--- Provided records ---

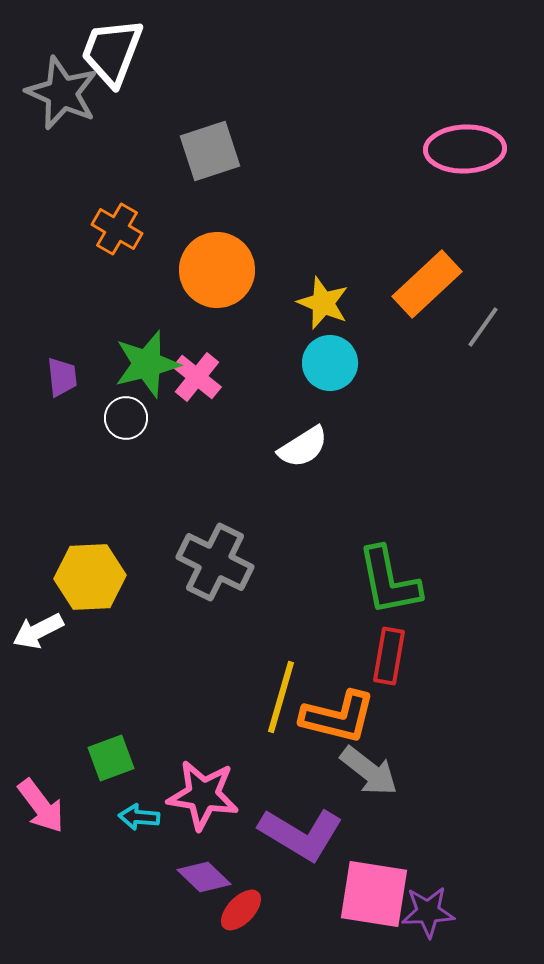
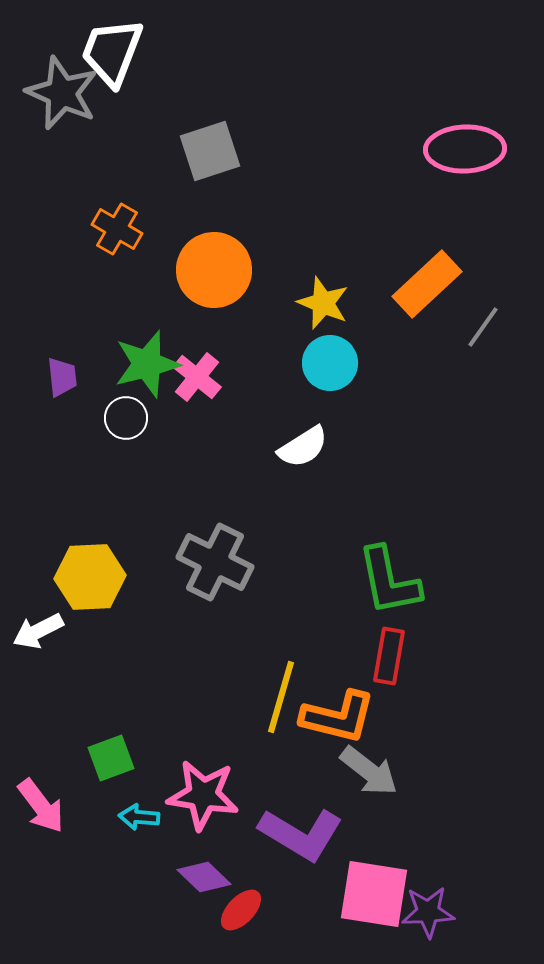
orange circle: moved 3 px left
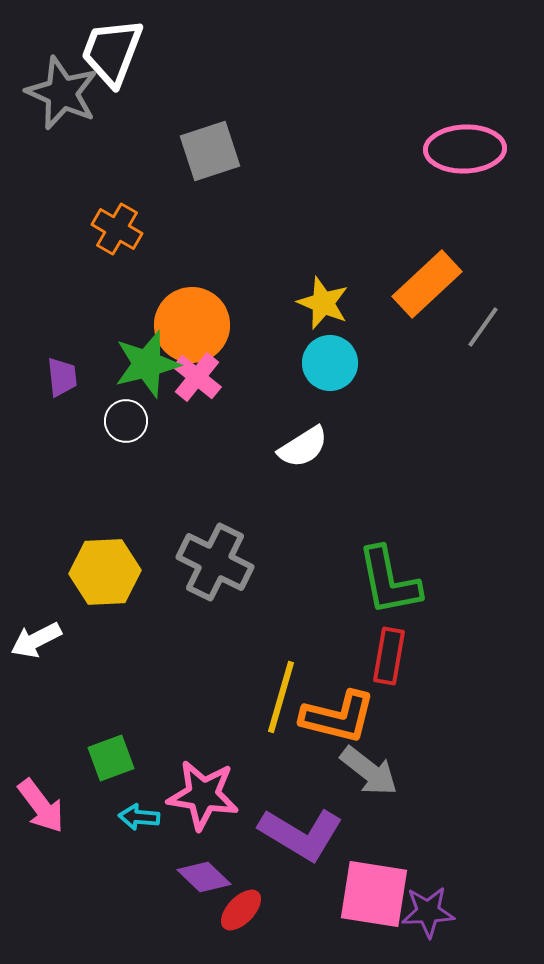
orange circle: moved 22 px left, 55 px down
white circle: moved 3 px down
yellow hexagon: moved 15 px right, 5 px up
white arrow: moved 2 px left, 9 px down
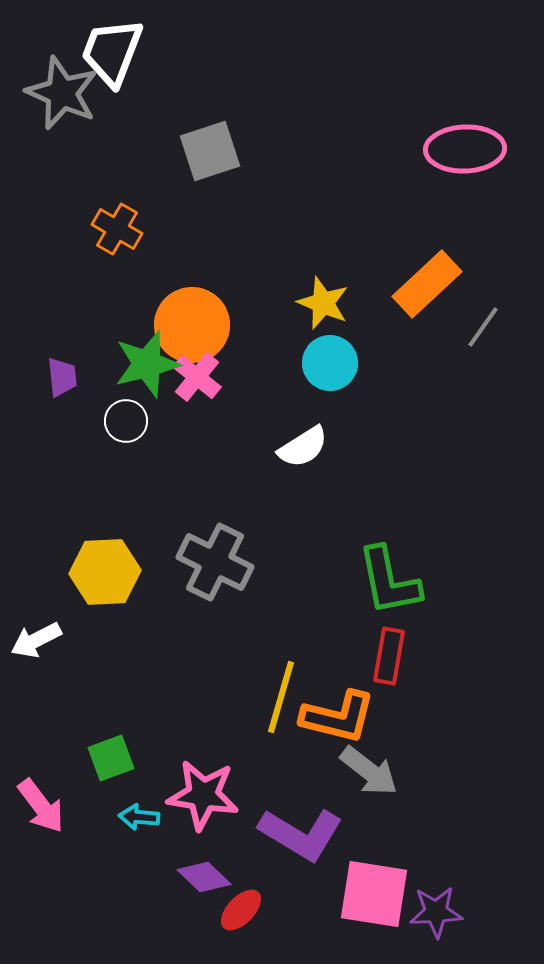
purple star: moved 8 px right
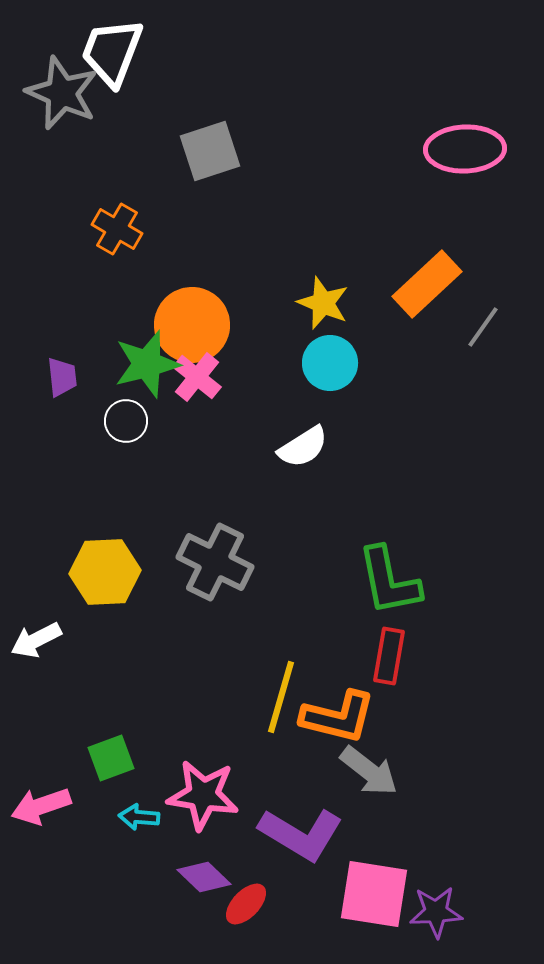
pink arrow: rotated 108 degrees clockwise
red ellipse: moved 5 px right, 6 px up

---

Starting at the line containing "purple star: moved 8 px right" and continuing through the end of the material, convert those lines into a JSON list of strings with one string per line. Skip any blank lines and leave out the pictures.

— Solved exercise —
[
  "purple star: moved 8 px right",
  "pink arrow: rotated 108 degrees clockwise",
  "red ellipse: moved 5 px right, 6 px up"
]